EXERCISE DIRECTIONS — Reproduce, word for word, the stretch of the material below that runs from the line containing "Yes, point (457, 586)" through the line containing "I want to click on beige".

SUPPLIED ENTRIES —

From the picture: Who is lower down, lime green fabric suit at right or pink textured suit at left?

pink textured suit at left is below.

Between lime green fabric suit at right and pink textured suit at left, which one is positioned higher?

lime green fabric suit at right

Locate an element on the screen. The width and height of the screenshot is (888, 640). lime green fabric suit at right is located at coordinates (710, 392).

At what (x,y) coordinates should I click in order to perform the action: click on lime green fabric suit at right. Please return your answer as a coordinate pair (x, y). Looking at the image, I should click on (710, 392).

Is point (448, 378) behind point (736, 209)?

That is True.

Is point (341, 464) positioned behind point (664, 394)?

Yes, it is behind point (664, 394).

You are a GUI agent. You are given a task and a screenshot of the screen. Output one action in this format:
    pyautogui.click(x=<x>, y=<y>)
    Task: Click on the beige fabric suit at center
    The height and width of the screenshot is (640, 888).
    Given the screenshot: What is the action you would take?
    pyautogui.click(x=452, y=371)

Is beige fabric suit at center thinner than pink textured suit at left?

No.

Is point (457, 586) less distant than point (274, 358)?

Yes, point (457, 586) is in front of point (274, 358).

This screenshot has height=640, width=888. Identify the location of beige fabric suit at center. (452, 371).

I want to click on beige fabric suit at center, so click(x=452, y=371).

---

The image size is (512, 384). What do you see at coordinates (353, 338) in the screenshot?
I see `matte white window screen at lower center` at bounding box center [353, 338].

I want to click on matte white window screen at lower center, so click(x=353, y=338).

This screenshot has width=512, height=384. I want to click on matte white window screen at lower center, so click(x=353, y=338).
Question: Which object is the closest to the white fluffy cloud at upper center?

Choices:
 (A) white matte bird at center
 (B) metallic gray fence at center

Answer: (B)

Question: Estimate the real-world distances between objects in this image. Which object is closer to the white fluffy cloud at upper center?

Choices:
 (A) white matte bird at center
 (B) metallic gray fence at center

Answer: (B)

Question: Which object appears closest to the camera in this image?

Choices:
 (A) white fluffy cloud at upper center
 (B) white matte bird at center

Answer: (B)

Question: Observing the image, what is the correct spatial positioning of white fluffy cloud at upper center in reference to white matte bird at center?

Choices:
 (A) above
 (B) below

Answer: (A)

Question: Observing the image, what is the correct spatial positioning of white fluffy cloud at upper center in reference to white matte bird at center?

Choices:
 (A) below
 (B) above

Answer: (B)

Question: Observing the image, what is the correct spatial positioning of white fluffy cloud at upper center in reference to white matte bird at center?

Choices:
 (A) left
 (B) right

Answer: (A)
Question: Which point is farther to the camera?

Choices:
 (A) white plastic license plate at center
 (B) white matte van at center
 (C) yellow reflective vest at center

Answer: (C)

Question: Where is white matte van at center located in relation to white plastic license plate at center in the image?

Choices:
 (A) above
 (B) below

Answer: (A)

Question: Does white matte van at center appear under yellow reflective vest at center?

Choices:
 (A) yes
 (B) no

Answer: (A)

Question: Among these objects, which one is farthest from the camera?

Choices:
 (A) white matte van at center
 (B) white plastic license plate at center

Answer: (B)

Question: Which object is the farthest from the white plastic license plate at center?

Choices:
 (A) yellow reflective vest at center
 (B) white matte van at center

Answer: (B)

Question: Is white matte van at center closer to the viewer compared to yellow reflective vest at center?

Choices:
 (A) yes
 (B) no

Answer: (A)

OUTPUT OF THE TASK —
Yes, point (457, 586) is in front of point (274, 358).

This screenshot has height=640, width=888. Identify the location of beige fabric suit at center. (452, 371).

I want to click on beige fabric suit at center, so click(x=452, y=371).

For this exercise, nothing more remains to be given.